**ASSIGNMENT:**
Your response should be the lines from the one holding "black brick G5:H6" to the last line of the data below, copied exactly and with no additions.

**PROVIDED DATA:**
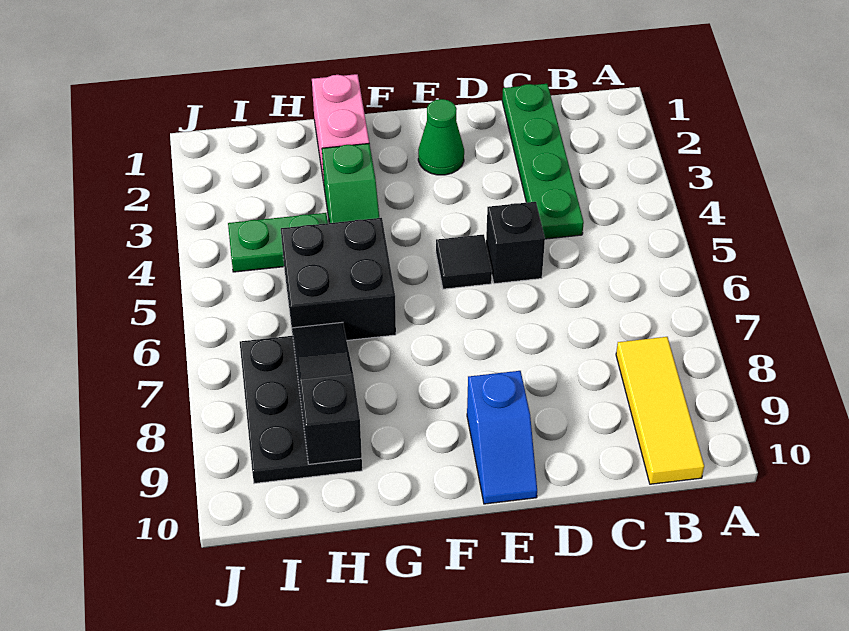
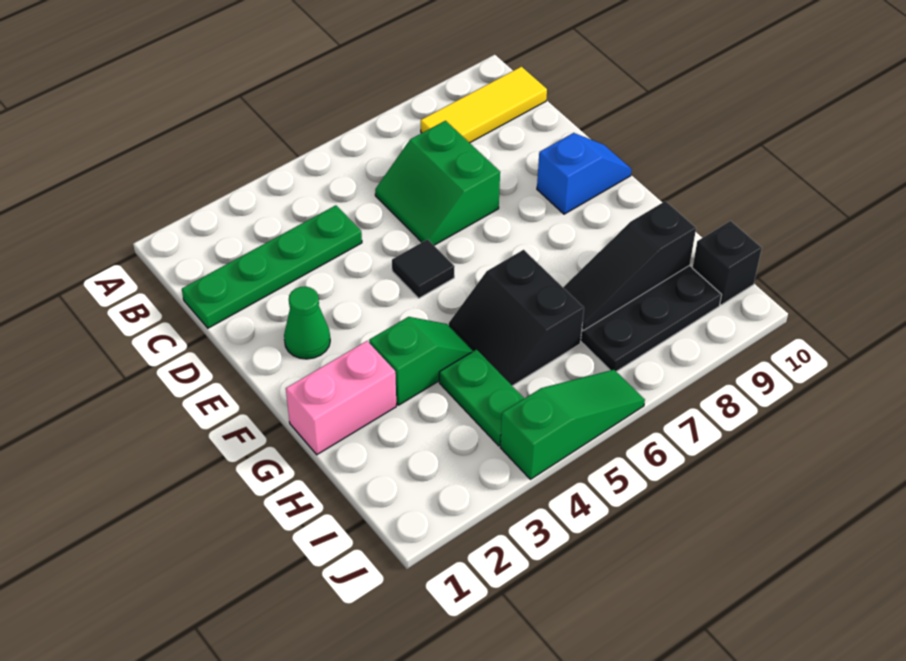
none -> green slope C6:D7 level 1 top 7
black brick D5 level 1 -> black brick I10 level 1
black brick G5:H6 level 1 -> black slope G5:H6 level 1 top 6
none -> green slope J4:J6 level 1 top 4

**RESULT OF THE EXERCISE:**
black brick G5:H6 level 1 -> black slope G5:H6 level 1 top 6
none -> green slope J4:J6 level 1 top 4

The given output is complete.